>>
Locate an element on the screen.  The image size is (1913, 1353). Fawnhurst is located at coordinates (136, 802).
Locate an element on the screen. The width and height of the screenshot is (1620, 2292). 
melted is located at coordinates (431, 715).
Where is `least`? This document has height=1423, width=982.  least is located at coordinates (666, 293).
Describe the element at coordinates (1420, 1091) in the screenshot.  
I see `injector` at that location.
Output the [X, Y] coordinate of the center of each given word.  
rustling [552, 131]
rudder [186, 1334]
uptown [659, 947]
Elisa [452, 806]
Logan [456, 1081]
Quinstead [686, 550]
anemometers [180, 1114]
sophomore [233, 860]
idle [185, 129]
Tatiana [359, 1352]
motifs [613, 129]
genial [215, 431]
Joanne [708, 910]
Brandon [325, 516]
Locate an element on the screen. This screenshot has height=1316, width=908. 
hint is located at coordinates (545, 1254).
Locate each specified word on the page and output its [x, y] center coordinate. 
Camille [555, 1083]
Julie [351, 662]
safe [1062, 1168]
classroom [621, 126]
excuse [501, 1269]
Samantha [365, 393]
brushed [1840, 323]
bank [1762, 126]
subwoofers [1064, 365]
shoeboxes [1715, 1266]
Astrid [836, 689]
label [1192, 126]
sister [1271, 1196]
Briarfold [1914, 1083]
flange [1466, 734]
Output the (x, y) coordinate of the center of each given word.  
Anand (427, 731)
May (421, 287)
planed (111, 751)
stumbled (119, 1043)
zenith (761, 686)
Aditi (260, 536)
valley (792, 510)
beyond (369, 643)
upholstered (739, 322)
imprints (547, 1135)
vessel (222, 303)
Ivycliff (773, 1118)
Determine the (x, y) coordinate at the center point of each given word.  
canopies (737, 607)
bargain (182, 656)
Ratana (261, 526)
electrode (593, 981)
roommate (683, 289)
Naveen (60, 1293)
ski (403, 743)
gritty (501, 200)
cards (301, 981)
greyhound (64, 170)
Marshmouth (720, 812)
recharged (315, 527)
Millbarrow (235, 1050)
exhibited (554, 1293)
<<
Exercise prompt: Reproduce all of the material above word for word, line by line, without changing anything.

Solution for this problem:
Locate an element on the screen.  The image size is (1913, 1353). Fawnhurst is located at coordinates (136, 802).
Locate an element on the screen. The width and height of the screenshot is (1620, 2292). 
melted is located at coordinates (431, 715).
Where is `least`? This document has height=1423, width=982.  least is located at coordinates (666, 293).
Describe the element at coordinates (1420, 1091) in the screenshot.  
I see `injector` at that location.
Output the [X, Y] coordinate of the center of each given word.  
rustling [552, 131]
rudder [186, 1334]
uptown [659, 947]
Elisa [452, 806]
Logan [456, 1081]
Quinstead [686, 550]
anemometers [180, 1114]
sophomore [233, 860]
idle [185, 129]
Tatiana [359, 1352]
motifs [613, 129]
genial [215, 431]
Joanne [708, 910]
Brandon [325, 516]
Locate an element on the screen. This screenshot has height=1316, width=908. 
hint is located at coordinates (545, 1254).
Locate each specified word on the page and output its [x, y] center coordinate. 
Camille [555, 1083]
Julie [351, 662]
safe [1062, 1168]
classroom [621, 126]
excuse [501, 1269]
Samantha [365, 393]
brushed [1840, 323]
bank [1762, 126]
subwoofers [1064, 365]
shoeboxes [1715, 1266]
Astrid [836, 689]
label [1192, 126]
sister [1271, 1196]
Briarfold [1914, 1083]
flange [1466, 734]
Output the (x, y) coordinate of the center of each given word.  
Anand (427, 731)
May (421, 287)
planed (111, 751)
stumbled (119, 1043)
zenith (761, 686)
Aditi (260, 536)
valley (792, 510)
beyond (369, 643)
upholstered (739, 322)
imprints (547, 1135)
vessel (222, 303)
Ivycliff (773, 1118)
Determine the (x, y) coordinate at the center point of each given word.  
canopies (737, 607)
bargain (182, 656)
Ratana (261, 526)
electrode (593, 981)
roommate (683, 289)
Naveen (60, 1293)
ski (403, 743)
gritty (501, 200)
cards (301, 981)
greyhound (64, 170)
Marshmouth (720, 812)
recharged (315, 527)
Millbarrow (235, 1050)
exhibited (554, 1293)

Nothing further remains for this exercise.